• **Data records**
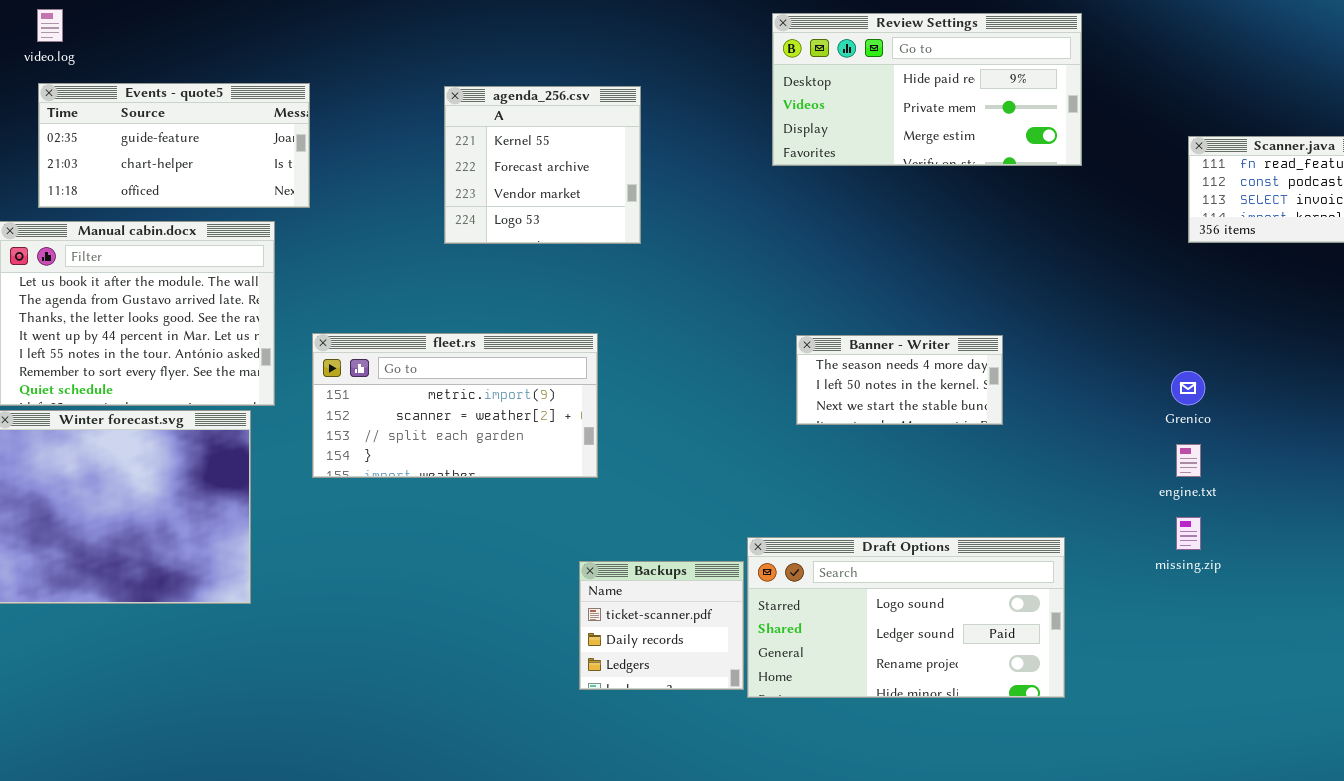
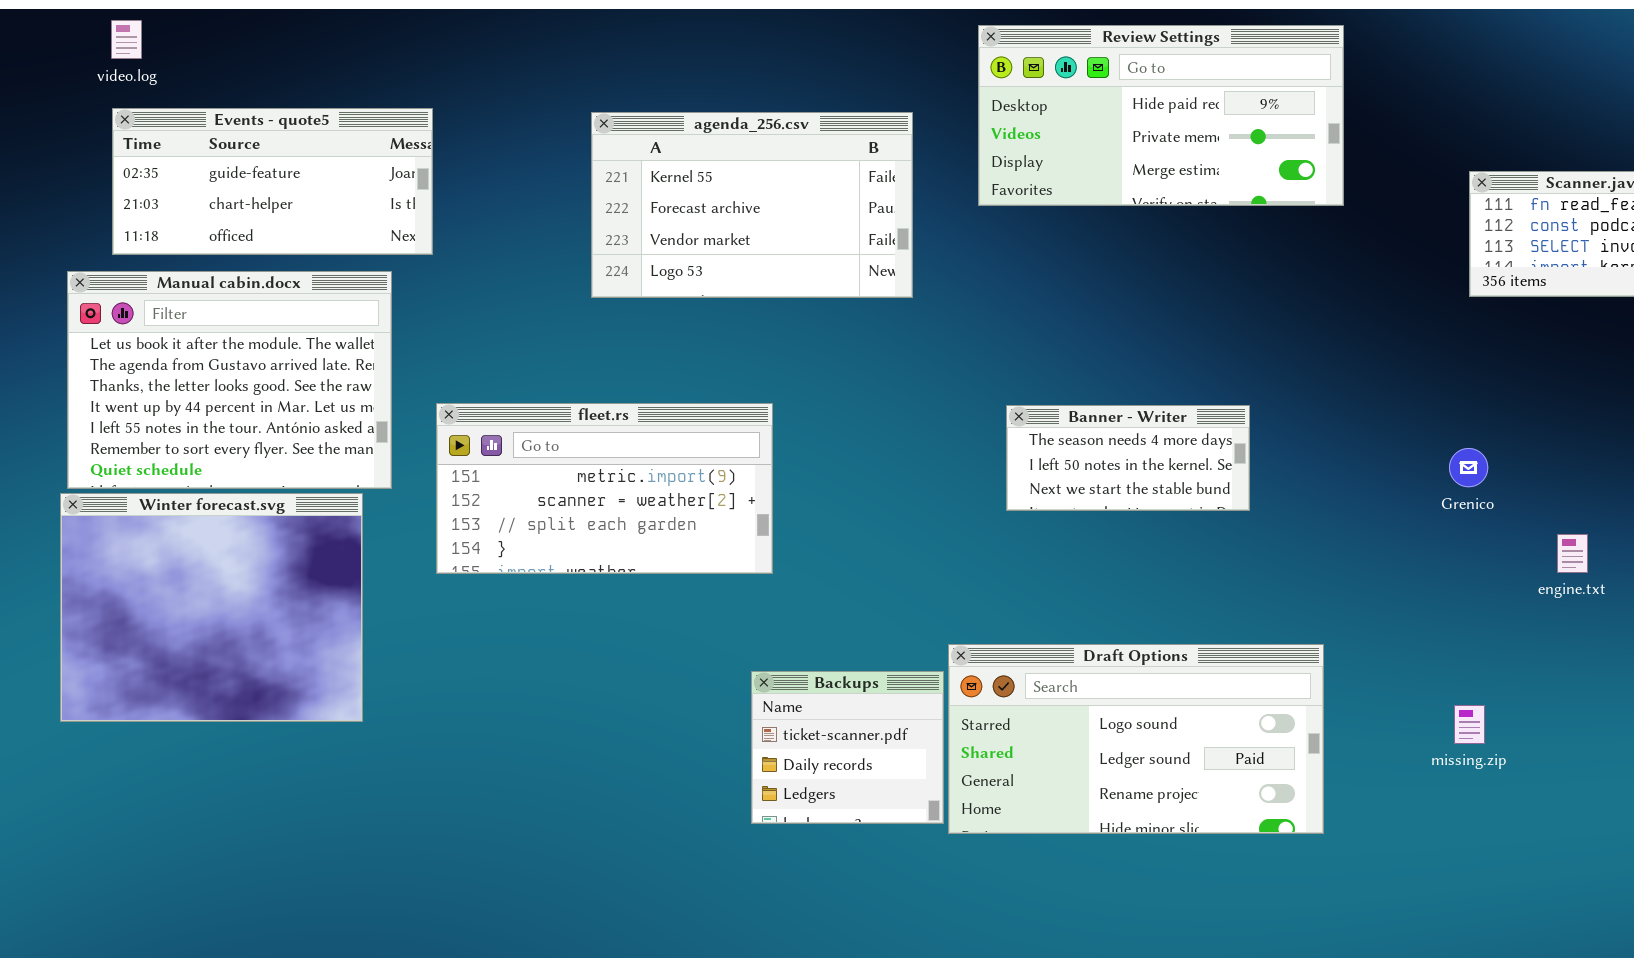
agenda_256.csv: [444,86,641,244] -> [591,112,913,298], resized
engine.txt: [1176,444,1201,477] -> [1557,534,1588,573], moved
missing.zip: [1176,517,1201,550] -> [1454,705,1485,744], moved

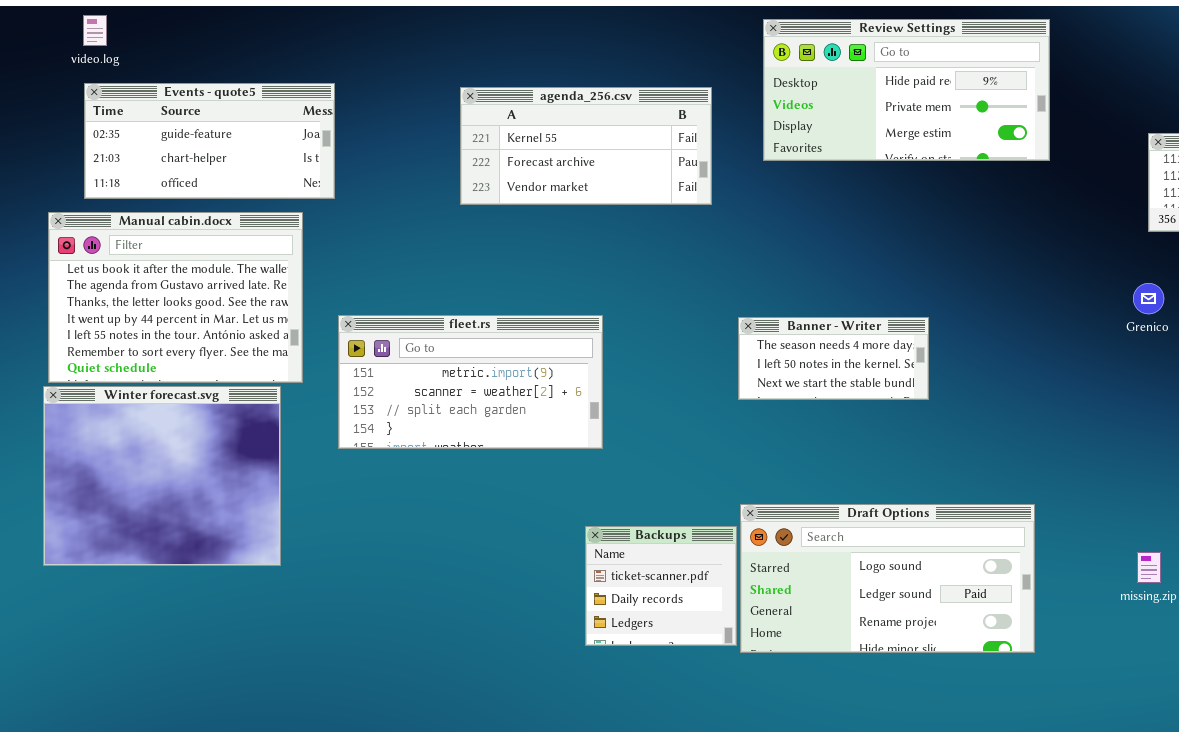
agenda_256.csv: [591,112,913,298] -> [460,87,712,205], resized
Banner - Writer: [1006,405,1250,511] -> [738,317,929,400], moved
Grenico: [1449,448,1488,487] -> [1133,283,1164,314], moved

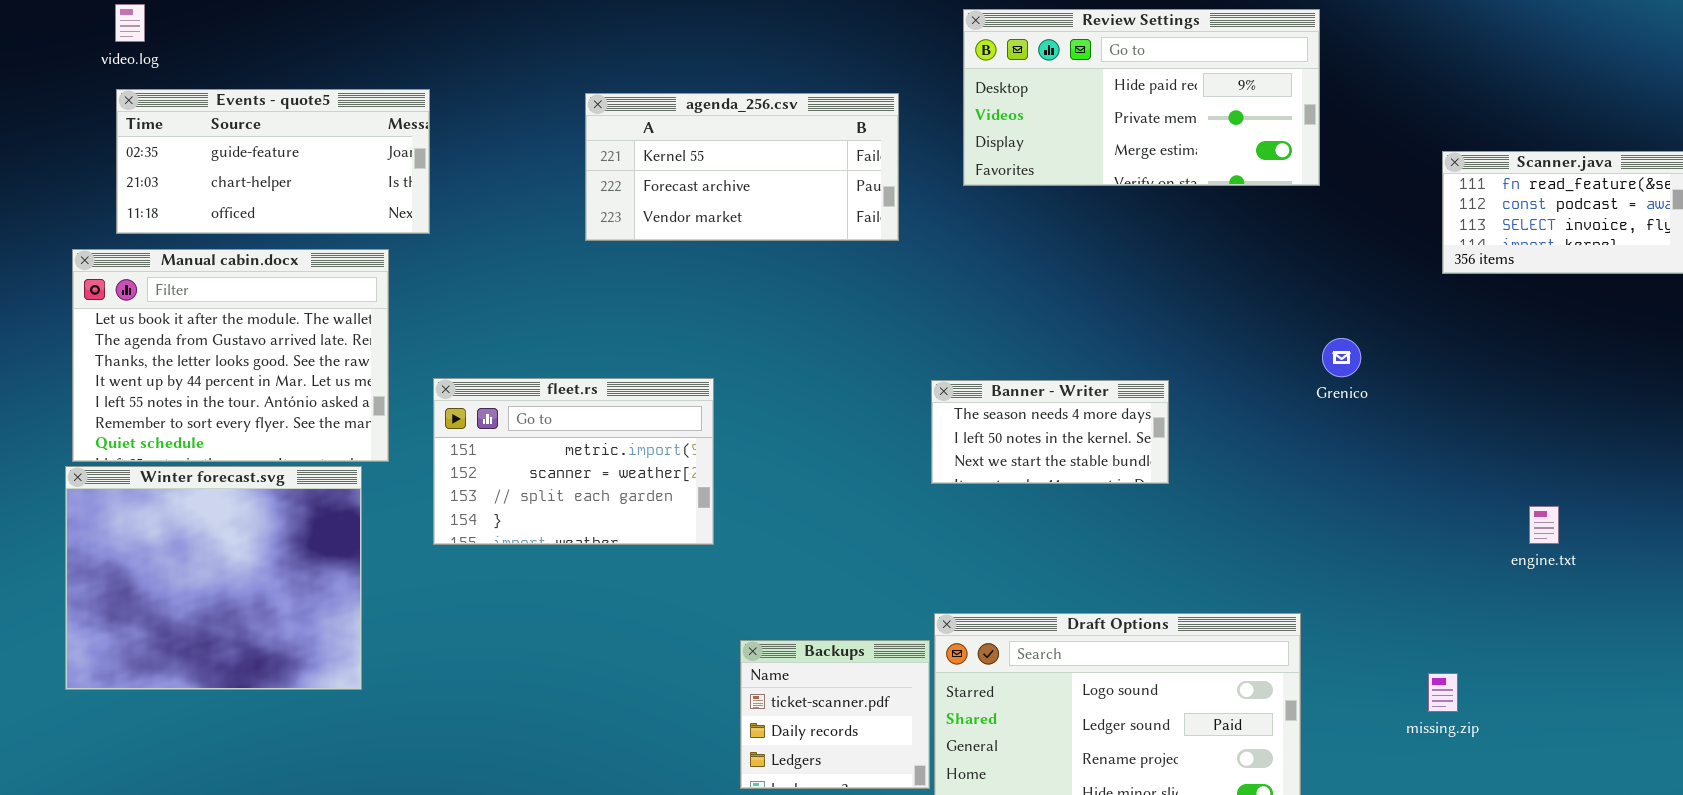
Grenico: [1133,283,1164,314] -> [1322,338,1361,377], moved
fleet.rs: [338,315,603,449] -> [433,378,714,545], resized

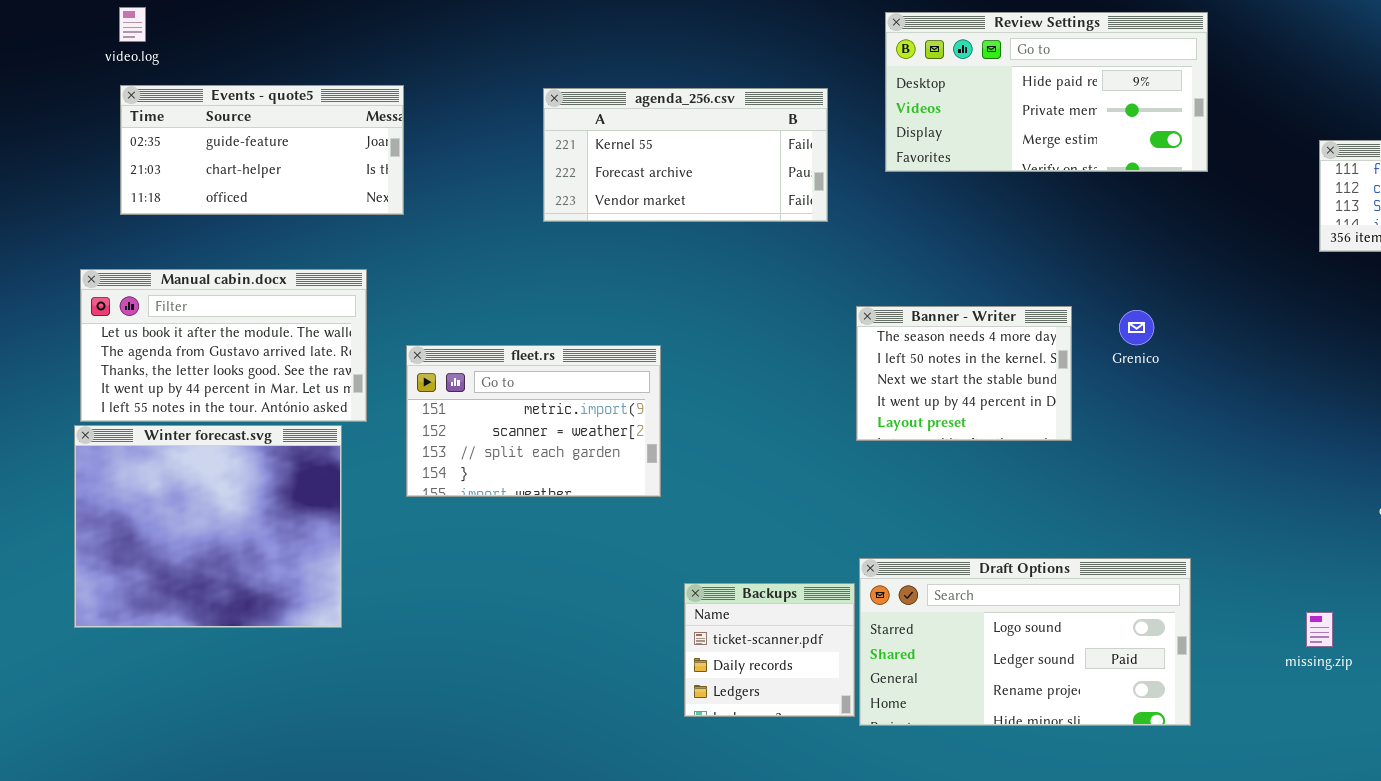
Manual cabin.docx: [72,249,389,462] -> [80,269,367,422], resized
Grenico: [1322,338,1361,377] -> [1119,310,1154,345], moved
Banner - Writer: [931,380,1169,484] -> [856,306,1072,441], resized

• **What you have to do**
Write out again, exactly, the lines from the start of the listing up to the line containing "Manual cabin.docx: [72,249,389,462]", with both ends and without pictures.

• **Written response**
agenda_256.csv: [444,86,641,244] -> [591,112,913,298], resized
engine.txt: [1176,444,1201,477] -> [1557,534,1588,573], moved
missing.zip: [1176,517,1201,550] -> [1454,705,1485,744], moved

agenda_256.csv: [591,112,913,298] -> [460,87,712,205], resized
Banner - Writer: [1006,405,1250,511] -> [738,317,929,400], moved
Grenico: [1449,448,1488,487] -> [1133,283,1164,314], moved

Grenico: [1133,283,1164,314] -> [1322,338,1361,377], moved
fleet.rs: [338,315,603,449] -> [433,378,714,545], resized

Manual cabin.docx: [72,249,389,462] -> [80,269,367,422], resized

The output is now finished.